[Saved data entries]
------------------------------------------------------------

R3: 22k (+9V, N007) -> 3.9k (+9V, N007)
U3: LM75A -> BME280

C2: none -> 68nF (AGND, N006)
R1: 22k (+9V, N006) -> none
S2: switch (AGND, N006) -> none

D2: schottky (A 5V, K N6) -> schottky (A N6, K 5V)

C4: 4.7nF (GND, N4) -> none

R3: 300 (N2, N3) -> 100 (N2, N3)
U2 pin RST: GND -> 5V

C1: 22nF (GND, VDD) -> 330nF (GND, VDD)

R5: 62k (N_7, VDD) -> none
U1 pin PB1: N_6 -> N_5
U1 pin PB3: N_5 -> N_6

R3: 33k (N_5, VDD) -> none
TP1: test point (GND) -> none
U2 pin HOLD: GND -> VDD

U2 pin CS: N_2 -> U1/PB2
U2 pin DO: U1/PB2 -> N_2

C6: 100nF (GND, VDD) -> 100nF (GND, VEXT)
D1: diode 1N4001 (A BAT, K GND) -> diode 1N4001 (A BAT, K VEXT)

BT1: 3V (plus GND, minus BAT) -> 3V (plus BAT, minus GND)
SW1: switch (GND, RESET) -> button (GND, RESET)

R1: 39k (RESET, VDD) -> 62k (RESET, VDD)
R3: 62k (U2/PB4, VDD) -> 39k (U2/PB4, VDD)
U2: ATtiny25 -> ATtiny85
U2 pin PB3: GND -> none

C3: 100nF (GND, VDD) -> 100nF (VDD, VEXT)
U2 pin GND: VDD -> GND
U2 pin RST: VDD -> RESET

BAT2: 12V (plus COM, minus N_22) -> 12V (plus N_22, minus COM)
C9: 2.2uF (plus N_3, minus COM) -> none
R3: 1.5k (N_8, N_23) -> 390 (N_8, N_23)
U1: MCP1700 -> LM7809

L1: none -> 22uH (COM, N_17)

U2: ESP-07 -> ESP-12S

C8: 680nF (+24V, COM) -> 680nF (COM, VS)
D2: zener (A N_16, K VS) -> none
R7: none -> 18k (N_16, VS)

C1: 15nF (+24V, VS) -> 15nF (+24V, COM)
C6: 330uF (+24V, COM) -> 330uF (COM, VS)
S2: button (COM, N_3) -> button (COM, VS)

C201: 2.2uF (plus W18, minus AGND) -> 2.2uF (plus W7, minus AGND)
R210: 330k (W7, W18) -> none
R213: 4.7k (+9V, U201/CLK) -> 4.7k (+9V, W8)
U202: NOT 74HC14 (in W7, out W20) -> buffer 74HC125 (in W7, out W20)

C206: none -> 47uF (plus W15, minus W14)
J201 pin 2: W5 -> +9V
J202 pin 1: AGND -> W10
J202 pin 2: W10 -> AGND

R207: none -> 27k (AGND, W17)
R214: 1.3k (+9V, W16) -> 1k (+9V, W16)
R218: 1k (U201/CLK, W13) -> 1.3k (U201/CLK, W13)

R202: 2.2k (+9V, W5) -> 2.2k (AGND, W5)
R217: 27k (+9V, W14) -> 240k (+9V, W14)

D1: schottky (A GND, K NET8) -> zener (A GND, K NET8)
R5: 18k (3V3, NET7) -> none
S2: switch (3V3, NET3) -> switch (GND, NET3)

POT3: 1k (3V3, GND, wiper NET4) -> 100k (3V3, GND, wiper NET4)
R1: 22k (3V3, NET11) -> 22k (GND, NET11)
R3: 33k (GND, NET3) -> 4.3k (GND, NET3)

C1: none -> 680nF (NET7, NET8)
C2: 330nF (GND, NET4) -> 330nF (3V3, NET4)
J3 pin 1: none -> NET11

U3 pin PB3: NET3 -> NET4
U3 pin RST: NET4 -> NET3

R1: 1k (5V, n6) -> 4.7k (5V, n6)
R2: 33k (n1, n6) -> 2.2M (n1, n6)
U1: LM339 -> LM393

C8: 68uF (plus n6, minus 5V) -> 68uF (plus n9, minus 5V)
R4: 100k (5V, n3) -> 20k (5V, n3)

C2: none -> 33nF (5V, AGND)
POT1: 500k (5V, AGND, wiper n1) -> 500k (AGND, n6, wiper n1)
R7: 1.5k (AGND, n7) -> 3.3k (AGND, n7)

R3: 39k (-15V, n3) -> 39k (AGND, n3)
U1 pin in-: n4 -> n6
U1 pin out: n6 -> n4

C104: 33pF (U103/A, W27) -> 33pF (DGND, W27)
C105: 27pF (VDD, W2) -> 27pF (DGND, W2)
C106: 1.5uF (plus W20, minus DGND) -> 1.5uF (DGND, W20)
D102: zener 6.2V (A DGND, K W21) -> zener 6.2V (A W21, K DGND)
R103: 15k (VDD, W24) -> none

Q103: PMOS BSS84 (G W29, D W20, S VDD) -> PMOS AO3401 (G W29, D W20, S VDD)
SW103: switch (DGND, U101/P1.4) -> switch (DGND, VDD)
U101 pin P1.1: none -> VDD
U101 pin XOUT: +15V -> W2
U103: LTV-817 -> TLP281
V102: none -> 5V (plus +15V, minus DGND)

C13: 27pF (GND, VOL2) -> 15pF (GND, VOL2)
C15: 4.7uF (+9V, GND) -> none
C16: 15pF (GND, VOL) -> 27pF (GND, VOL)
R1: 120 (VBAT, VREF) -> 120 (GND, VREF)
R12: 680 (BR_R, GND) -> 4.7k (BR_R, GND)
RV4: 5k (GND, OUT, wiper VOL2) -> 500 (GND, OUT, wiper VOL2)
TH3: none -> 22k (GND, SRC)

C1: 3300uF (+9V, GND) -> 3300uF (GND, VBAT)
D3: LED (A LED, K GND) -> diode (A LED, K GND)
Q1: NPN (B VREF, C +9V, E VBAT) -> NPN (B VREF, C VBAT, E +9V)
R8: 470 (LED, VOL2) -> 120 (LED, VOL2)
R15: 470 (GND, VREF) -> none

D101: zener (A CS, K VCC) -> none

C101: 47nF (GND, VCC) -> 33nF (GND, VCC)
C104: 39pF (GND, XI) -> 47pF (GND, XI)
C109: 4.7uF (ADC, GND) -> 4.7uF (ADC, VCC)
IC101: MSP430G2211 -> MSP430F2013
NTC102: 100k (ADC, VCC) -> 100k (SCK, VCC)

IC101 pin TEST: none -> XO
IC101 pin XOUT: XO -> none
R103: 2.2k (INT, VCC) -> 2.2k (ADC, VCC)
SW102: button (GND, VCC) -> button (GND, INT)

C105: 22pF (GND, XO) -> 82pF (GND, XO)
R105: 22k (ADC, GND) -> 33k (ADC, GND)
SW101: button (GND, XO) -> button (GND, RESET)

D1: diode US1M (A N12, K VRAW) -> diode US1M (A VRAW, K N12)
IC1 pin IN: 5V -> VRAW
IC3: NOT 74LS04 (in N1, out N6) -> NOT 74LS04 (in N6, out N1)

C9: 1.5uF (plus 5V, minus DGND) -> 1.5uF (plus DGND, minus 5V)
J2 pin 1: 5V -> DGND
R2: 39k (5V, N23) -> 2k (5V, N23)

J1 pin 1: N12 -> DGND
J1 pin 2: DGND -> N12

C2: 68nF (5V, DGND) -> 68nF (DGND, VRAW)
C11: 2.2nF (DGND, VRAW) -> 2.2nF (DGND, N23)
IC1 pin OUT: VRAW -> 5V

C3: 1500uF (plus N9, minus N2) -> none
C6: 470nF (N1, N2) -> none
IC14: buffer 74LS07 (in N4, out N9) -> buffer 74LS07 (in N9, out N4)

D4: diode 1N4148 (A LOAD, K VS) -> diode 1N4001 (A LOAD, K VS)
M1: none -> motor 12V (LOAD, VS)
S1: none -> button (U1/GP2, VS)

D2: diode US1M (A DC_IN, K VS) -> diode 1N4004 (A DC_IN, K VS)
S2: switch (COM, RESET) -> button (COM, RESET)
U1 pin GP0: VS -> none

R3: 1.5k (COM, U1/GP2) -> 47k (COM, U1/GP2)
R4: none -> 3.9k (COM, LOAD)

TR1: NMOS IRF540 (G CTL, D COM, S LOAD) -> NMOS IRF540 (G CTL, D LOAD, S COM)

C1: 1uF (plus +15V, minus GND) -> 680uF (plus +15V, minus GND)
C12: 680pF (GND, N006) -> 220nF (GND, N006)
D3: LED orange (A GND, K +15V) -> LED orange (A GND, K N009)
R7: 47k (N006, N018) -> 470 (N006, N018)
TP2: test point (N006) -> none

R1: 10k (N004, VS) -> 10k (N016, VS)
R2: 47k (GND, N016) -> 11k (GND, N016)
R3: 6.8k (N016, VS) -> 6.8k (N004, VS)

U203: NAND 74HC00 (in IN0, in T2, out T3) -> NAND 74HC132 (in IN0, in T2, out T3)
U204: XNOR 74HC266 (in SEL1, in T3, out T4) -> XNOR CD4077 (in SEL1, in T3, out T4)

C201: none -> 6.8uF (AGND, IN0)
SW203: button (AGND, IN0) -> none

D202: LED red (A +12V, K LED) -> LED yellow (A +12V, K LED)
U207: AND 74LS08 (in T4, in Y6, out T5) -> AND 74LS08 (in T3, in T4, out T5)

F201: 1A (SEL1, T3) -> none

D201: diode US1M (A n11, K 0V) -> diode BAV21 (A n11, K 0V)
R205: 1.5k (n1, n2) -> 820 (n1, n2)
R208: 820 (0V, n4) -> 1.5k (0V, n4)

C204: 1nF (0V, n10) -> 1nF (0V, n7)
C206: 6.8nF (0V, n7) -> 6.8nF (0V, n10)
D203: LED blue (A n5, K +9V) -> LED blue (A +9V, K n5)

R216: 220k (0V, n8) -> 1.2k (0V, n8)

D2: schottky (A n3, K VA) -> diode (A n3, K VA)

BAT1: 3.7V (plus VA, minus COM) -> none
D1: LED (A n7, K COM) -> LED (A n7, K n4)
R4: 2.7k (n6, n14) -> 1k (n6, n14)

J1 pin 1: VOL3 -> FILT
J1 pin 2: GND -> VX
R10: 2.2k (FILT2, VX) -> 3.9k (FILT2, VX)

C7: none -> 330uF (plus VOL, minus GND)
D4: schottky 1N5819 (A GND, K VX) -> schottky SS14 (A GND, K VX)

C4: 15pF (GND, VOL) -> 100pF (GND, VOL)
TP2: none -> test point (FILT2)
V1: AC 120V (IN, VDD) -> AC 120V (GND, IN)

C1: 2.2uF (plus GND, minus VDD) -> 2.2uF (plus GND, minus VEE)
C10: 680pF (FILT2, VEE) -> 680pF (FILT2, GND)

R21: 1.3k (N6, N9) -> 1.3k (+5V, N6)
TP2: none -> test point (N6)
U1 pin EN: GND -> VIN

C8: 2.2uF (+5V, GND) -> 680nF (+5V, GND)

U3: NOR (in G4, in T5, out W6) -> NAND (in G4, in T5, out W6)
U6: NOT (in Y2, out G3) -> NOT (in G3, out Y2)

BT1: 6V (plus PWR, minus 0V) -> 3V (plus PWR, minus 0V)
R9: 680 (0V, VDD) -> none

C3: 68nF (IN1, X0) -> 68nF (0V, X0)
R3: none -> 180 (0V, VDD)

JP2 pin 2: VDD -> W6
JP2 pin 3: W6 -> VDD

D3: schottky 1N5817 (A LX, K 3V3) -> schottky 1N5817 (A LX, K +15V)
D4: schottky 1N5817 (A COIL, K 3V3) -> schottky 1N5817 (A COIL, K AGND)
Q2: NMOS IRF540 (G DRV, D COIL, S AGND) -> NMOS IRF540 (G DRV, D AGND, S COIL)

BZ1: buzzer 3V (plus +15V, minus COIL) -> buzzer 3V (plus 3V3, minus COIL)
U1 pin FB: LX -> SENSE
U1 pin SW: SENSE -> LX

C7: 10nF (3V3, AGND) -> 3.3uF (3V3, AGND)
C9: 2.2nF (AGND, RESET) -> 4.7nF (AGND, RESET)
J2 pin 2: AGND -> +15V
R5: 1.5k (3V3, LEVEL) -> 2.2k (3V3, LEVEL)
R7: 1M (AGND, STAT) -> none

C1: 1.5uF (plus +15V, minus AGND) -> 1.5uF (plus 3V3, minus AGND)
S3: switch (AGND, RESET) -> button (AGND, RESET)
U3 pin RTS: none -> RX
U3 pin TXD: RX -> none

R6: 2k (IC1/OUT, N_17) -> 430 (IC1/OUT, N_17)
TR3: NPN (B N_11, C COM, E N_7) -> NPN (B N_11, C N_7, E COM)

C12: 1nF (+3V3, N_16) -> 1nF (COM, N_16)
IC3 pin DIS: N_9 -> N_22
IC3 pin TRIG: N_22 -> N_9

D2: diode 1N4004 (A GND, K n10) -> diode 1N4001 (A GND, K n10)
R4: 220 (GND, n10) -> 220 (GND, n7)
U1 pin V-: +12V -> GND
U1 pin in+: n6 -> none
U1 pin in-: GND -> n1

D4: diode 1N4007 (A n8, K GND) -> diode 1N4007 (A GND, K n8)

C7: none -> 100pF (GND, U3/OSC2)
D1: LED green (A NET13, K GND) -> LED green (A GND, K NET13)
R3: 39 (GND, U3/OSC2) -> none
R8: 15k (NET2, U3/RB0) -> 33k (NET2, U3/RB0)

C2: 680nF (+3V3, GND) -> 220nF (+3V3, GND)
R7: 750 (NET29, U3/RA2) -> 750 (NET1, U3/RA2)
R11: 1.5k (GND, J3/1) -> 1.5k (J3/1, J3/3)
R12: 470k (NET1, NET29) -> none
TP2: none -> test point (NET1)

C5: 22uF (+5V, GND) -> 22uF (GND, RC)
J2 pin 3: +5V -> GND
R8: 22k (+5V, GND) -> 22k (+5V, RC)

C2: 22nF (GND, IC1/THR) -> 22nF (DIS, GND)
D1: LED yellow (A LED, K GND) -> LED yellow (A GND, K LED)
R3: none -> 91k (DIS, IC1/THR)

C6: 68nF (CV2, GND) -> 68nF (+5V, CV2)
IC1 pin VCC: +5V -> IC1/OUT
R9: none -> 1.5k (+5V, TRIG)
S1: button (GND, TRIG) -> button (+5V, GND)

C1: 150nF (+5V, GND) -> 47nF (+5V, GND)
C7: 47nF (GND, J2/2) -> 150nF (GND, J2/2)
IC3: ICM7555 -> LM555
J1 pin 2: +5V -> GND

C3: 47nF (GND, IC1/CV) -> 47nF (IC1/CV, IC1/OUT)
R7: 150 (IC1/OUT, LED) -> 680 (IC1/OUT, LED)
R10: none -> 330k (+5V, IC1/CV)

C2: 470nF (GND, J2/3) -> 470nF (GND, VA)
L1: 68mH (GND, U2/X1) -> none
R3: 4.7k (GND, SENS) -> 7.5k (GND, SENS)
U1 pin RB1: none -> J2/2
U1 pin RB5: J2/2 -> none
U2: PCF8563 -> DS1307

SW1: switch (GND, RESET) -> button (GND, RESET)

------------------------------------------------------------

PROBLEM TO SOLVE: Show every line of the data that includes the string "VRAW".

RESULT OF THE EXERCISE:
D1: diode US1M (A N12, K VRAW) -> diode US1M (A VRAW, K N12)
IC1 pin IN: 5V -> VRAW
C2: 68nF (5V, DGND) -> 68nF (DGND, VRAW)
C11: 2.2nF (DGND, VRAW) -> 2.2nF (DGND, N23)
IC1 pin OUT: VRAW -> 5V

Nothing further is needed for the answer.